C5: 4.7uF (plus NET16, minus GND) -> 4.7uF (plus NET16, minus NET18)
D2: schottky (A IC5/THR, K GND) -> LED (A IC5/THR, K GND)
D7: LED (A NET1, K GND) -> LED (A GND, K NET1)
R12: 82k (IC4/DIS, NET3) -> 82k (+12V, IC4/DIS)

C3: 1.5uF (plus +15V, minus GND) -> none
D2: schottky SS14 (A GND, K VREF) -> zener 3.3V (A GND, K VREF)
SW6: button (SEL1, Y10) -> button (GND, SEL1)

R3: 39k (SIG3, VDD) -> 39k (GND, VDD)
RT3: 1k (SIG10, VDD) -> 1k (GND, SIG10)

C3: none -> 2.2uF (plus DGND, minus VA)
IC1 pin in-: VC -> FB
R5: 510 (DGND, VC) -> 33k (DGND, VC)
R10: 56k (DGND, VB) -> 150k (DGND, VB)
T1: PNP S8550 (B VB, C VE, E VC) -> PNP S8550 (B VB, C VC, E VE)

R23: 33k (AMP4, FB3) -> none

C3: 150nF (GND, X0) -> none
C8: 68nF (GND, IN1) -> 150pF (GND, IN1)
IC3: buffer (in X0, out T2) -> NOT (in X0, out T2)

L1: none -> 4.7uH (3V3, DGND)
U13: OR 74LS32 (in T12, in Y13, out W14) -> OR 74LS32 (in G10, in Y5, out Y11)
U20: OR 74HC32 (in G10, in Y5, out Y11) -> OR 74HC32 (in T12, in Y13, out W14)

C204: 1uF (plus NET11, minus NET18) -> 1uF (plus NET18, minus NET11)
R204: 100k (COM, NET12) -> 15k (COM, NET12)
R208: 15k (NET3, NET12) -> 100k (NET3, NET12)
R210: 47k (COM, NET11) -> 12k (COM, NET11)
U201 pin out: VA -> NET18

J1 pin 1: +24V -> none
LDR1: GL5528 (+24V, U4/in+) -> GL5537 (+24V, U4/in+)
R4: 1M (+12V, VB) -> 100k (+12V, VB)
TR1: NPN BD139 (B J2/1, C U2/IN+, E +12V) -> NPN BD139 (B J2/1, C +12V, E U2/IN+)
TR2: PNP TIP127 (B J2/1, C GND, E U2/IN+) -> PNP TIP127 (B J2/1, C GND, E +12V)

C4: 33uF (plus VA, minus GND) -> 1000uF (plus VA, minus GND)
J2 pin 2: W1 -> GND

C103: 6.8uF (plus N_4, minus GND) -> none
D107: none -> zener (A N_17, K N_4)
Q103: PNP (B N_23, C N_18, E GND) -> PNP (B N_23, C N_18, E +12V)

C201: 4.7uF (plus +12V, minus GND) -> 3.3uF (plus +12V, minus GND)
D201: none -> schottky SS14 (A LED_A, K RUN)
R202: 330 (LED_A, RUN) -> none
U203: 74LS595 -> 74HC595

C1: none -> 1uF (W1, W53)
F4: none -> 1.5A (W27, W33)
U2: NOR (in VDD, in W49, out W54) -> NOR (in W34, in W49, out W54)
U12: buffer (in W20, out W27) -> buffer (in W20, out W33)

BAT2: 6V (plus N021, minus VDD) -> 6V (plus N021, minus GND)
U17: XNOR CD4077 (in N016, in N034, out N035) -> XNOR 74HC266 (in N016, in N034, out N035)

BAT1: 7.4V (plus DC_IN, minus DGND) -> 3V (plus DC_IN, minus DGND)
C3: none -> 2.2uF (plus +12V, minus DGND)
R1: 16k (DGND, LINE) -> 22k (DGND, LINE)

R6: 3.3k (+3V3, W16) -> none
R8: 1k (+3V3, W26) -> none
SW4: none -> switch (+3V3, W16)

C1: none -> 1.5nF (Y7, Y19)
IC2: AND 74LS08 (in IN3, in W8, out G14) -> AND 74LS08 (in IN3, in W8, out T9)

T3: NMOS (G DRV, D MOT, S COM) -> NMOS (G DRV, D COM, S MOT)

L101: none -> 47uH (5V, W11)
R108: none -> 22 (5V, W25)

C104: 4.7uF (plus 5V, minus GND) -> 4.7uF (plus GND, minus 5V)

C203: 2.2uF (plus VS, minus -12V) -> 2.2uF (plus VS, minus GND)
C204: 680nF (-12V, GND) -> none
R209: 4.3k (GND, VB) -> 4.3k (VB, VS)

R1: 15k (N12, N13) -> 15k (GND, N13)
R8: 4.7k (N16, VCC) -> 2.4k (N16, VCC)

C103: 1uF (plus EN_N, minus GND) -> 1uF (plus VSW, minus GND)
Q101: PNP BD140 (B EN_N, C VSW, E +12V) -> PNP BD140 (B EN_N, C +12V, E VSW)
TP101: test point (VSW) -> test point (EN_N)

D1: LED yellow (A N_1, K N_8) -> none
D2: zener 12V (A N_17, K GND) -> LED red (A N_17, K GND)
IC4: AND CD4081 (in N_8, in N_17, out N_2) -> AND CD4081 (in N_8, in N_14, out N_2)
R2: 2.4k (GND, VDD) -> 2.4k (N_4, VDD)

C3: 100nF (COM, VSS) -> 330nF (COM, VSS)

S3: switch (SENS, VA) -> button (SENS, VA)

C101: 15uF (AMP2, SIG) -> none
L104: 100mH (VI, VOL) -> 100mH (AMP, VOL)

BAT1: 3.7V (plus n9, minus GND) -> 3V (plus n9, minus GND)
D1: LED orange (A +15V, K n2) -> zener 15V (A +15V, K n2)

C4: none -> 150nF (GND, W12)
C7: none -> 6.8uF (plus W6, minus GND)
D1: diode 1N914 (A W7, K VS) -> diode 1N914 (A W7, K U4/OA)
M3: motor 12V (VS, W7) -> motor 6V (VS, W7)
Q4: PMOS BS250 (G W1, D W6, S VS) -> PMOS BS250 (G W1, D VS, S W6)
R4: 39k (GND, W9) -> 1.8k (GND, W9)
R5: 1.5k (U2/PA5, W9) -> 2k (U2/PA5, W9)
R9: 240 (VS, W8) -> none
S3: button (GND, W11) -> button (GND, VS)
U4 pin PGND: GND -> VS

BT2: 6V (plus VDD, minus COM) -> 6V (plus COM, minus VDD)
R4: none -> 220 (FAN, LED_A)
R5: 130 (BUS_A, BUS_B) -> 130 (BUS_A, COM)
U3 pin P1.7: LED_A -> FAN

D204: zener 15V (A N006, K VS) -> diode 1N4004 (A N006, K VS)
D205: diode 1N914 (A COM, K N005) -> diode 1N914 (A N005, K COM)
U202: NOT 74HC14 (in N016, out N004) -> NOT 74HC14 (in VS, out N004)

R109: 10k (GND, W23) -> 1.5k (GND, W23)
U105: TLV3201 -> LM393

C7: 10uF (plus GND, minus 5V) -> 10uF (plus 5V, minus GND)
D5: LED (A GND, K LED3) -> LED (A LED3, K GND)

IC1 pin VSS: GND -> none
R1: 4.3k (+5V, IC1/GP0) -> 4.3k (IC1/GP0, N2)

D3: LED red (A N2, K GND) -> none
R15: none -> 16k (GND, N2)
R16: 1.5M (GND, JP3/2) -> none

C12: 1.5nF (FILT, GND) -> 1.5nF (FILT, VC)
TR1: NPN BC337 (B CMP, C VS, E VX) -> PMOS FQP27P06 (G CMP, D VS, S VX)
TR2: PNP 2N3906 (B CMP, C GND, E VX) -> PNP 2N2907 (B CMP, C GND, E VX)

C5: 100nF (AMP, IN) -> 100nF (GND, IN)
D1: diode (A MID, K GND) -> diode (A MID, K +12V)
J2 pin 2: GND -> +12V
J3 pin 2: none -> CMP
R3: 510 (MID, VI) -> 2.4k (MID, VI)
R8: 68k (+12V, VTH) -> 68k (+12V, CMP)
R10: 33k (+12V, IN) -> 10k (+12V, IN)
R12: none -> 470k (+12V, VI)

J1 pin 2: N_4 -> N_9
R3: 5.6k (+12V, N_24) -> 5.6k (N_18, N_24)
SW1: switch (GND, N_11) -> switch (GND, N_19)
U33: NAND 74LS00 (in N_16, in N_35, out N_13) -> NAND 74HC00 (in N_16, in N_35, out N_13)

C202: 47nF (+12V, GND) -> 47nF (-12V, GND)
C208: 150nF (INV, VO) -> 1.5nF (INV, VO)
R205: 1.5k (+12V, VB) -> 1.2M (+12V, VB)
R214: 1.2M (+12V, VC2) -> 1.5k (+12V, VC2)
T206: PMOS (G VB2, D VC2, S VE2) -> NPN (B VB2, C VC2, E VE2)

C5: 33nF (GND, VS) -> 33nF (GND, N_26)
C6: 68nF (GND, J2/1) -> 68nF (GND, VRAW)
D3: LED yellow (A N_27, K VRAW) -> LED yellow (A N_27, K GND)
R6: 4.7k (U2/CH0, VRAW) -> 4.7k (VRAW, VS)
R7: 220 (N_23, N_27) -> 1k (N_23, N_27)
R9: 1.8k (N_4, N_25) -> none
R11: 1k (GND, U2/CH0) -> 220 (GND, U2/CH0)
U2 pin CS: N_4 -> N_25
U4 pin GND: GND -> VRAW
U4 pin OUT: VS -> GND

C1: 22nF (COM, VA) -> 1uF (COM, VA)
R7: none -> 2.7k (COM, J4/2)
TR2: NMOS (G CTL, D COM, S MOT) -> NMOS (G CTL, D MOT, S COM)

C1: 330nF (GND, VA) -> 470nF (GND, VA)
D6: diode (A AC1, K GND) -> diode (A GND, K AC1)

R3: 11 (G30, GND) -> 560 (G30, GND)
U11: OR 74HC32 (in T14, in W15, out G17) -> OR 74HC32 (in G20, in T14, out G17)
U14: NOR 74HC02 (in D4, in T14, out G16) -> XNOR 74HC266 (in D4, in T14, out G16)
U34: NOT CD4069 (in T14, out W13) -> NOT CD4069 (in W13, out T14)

+---+

**EXERCISE GOAL:** Wherever the string "switch" shows up in the material, copy the line that holds it.

**WRITTEN ANSWER:**
SW4: none -> switch (+3V3, W16)
S3: switch (SENS, VA) -> button (SENS, VA)
SW1: switch (GND, N_11) -> switch (GND, N_19)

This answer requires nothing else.